*** Opening of EXERCISE INPUTS ***
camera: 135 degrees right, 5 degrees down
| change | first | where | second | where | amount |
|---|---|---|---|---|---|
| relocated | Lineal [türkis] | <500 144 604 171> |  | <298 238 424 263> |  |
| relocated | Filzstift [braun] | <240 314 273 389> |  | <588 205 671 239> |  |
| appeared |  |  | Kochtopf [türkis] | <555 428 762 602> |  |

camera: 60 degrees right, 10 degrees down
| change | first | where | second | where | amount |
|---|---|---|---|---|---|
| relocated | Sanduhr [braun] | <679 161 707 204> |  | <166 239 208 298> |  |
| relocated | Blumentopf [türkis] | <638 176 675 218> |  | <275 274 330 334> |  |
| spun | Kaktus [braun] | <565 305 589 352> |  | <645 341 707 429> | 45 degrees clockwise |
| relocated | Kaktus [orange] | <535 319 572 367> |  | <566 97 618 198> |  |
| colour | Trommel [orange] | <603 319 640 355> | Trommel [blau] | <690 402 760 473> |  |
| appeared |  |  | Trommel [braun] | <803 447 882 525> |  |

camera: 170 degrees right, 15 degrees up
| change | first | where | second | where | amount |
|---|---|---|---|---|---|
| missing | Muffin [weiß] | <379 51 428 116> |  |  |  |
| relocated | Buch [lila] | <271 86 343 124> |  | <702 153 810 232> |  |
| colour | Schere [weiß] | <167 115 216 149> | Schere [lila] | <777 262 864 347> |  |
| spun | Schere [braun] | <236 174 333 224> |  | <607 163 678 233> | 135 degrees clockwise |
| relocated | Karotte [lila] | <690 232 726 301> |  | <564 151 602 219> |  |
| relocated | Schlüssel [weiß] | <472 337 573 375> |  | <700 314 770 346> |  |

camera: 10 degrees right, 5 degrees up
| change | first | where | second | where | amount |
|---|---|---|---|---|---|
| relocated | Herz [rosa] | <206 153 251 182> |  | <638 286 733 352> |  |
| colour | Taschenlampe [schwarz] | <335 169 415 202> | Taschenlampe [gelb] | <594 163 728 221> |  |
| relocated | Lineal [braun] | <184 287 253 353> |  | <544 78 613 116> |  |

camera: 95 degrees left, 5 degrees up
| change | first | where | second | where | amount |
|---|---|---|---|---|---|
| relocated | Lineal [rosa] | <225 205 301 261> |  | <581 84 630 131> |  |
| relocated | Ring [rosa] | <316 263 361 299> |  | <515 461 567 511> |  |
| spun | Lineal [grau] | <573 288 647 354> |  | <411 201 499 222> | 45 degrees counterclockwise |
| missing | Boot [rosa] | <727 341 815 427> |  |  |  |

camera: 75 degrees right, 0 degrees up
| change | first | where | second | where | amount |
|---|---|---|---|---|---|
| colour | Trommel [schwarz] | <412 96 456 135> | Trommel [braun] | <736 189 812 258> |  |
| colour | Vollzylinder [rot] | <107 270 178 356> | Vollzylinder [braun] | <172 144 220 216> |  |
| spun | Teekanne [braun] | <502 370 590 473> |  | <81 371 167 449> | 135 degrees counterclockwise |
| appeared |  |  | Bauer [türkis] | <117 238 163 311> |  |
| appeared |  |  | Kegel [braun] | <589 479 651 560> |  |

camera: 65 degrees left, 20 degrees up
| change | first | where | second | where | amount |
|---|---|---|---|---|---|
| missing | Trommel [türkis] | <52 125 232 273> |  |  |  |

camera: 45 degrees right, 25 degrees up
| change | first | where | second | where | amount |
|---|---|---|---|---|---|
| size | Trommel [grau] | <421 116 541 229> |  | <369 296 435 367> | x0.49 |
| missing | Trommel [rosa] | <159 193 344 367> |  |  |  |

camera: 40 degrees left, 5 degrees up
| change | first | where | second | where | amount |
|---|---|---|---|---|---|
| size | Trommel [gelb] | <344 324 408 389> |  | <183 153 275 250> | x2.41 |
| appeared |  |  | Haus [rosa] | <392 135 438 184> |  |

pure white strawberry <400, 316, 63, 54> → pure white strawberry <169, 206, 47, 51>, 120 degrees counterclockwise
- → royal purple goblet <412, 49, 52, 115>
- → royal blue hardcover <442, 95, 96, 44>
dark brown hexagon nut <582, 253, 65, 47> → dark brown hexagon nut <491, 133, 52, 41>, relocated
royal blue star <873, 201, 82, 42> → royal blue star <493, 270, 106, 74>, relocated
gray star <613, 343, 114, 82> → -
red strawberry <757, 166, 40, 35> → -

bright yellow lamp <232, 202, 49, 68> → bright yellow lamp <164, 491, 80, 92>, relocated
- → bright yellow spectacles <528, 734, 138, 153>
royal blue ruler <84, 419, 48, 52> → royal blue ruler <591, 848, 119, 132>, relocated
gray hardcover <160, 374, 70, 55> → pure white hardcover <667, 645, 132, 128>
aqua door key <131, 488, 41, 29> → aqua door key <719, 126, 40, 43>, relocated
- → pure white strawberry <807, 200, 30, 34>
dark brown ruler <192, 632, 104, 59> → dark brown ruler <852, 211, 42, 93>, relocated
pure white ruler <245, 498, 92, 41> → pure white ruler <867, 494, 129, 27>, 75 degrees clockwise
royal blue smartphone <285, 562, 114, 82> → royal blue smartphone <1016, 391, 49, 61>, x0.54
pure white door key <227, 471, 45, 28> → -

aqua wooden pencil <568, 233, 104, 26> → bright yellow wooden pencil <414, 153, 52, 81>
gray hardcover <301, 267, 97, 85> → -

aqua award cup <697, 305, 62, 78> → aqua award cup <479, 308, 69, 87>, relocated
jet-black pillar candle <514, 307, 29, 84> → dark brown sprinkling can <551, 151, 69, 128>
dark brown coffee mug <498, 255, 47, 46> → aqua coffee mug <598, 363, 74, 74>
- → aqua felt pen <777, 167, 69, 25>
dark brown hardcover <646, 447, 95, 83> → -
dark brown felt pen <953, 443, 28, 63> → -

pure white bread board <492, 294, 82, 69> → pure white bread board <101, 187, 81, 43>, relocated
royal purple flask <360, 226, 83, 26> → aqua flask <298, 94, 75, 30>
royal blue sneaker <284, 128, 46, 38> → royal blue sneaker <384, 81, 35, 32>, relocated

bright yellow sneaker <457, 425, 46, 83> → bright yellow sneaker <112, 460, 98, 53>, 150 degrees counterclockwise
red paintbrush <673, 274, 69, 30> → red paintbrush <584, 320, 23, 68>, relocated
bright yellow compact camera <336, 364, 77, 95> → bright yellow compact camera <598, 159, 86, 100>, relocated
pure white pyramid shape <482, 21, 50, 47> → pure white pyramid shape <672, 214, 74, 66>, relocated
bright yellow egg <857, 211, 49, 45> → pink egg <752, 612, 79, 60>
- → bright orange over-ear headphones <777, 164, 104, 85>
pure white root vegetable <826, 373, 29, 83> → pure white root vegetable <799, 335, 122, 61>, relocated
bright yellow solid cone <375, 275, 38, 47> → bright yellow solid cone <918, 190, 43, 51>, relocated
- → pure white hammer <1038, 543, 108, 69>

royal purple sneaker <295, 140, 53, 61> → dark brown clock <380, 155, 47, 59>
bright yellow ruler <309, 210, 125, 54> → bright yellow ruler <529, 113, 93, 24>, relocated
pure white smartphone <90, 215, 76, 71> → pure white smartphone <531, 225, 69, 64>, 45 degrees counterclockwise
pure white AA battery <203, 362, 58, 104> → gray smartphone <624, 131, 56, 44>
*** Close of EXERCISE INPUTS ***
Taking the line with "dark brown hexagon nut <582, 253, 65, 47>" as the first and the line with "gray star <613, 343, 114, 82>" as the last, retype that stretch of the data above exactly, with no other lines.

-- EXERCISE RESULT --
dark brown hexagon nut <582, 253, 65, 47> → dark brown hexagon nut <491, 133, 52, 41>, relocated
royal blue star <873, 201, 82, 42> → royal blue star <493, 270, 106, 74>, relocated
gray star <613, 343, 114, 82> → -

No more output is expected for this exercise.